======== Entries supplied

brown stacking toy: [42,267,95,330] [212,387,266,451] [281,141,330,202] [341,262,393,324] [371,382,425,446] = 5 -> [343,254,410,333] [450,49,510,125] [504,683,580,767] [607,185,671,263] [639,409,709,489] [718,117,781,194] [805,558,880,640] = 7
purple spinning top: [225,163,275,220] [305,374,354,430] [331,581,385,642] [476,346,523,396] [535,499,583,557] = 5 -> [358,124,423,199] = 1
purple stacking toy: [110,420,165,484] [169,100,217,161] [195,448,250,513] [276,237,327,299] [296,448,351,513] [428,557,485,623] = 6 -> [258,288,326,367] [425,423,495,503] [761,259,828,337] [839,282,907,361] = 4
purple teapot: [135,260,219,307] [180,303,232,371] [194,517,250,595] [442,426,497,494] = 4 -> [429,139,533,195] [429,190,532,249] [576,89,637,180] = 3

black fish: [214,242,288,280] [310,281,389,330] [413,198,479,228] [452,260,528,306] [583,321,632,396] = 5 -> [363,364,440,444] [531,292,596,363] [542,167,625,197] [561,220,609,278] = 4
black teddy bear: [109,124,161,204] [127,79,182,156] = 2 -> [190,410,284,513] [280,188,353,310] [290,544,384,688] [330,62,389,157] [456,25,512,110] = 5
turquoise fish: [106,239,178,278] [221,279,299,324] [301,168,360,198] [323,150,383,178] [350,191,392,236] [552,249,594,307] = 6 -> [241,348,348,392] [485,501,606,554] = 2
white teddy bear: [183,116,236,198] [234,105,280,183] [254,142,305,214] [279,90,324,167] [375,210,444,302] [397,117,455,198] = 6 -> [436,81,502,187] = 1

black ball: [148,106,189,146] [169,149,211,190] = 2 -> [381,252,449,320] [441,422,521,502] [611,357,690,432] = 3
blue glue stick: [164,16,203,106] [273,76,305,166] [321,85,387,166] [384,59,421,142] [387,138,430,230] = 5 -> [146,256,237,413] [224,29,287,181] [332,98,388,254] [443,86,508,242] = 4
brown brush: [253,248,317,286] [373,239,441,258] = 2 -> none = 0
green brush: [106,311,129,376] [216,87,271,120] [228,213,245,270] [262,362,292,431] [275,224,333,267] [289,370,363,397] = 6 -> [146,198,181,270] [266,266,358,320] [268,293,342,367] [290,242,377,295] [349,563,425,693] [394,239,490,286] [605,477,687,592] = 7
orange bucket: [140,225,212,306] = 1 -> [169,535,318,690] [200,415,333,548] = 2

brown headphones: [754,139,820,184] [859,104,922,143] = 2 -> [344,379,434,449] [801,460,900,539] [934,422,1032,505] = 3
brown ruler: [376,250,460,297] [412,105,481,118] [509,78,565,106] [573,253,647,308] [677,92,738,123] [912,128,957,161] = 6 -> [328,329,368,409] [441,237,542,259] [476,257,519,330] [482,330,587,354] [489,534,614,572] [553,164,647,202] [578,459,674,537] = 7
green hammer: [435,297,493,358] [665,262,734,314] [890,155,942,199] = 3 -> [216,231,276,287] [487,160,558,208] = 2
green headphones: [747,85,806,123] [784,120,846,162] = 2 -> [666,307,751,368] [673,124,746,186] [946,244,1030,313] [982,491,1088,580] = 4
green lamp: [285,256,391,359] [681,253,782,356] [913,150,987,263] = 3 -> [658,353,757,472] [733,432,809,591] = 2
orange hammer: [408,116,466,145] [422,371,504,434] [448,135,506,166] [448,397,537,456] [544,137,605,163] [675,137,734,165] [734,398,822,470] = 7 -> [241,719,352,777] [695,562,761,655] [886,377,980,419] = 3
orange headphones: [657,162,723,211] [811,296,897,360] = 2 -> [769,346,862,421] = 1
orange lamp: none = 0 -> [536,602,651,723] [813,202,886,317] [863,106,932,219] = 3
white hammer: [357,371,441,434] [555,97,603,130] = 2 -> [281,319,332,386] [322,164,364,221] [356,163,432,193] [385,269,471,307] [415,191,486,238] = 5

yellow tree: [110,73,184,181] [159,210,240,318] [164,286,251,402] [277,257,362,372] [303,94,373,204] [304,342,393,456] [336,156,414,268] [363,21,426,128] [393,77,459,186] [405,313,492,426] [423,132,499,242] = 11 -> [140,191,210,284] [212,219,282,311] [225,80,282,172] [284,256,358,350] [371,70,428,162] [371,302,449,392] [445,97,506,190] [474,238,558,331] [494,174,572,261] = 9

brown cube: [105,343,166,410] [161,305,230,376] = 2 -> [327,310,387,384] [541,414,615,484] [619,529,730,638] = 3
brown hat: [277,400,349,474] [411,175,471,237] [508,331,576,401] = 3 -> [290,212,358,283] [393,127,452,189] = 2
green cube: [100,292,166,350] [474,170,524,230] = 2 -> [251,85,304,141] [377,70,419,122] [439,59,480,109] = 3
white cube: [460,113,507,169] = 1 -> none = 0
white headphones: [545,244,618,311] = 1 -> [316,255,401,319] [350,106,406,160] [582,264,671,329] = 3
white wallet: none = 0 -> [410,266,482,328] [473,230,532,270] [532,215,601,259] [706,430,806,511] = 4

================

> [Exercise objective]
Throughout the records above, find the lines in which the word "hammer" appears and return them.

> [Worked solution]
green hammer: [435,297,493,358] [665,262,734,314] [890,155,942,199] = 3 -> [216,231,276,287] [487,160,558,208] = 2
orange hammer: [408,116,466,145] [422,371,504,434] [448,135,506,166] [448,397,537,456] [544,137,605,163] [675,137,734,165] [734,398,822,470] = 7 -> [241,719,352,777] [695,562,761,655] [886,377,980,419] = 3
white hammer: [357,371,441,434] [555,97,603,130] = 2 -> [281,319,332,386] [322,164,364,221] [356,163,432,193] [385,269,471,307] [415,191,486,238] = 5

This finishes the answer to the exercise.